◆ WORK REQUEST
Give back the listing in full and exactly, leaving out the images.

◆ DATA SECTION

/---

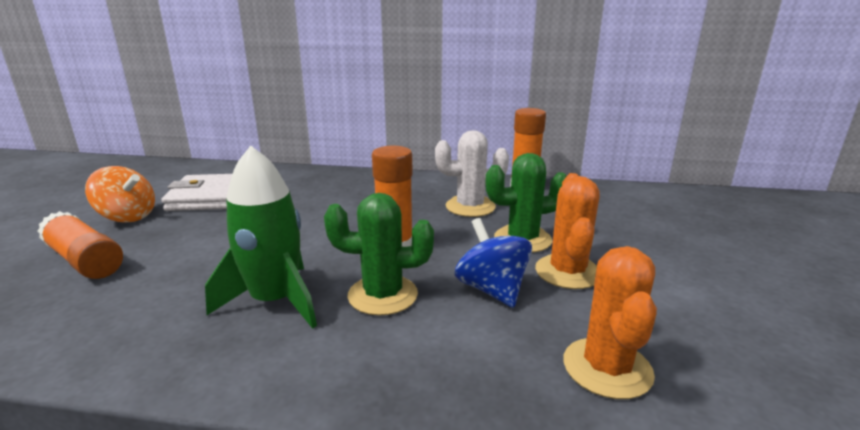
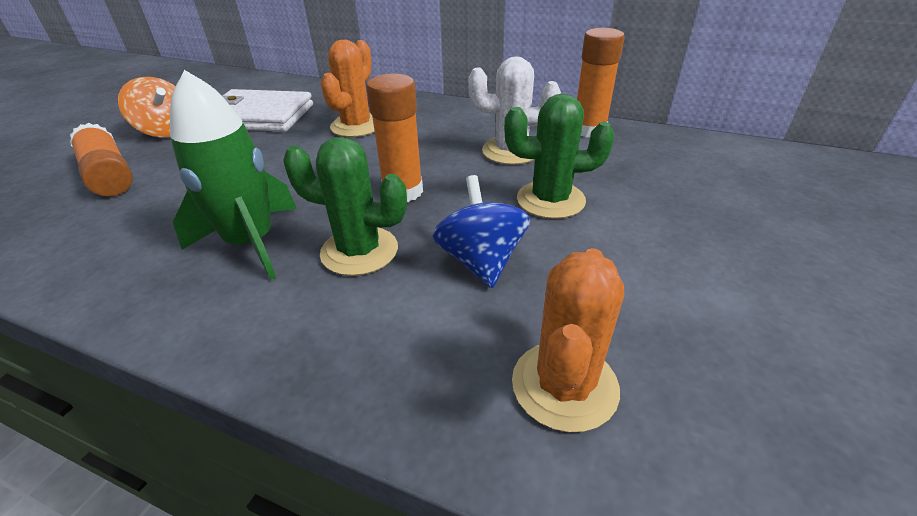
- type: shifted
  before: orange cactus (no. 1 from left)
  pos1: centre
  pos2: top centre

\---

◆ RESPONSE BELOW
- type: shifted
  before: orange cactus (no. 1 from left)
  pos1: centre
  pos2: top centre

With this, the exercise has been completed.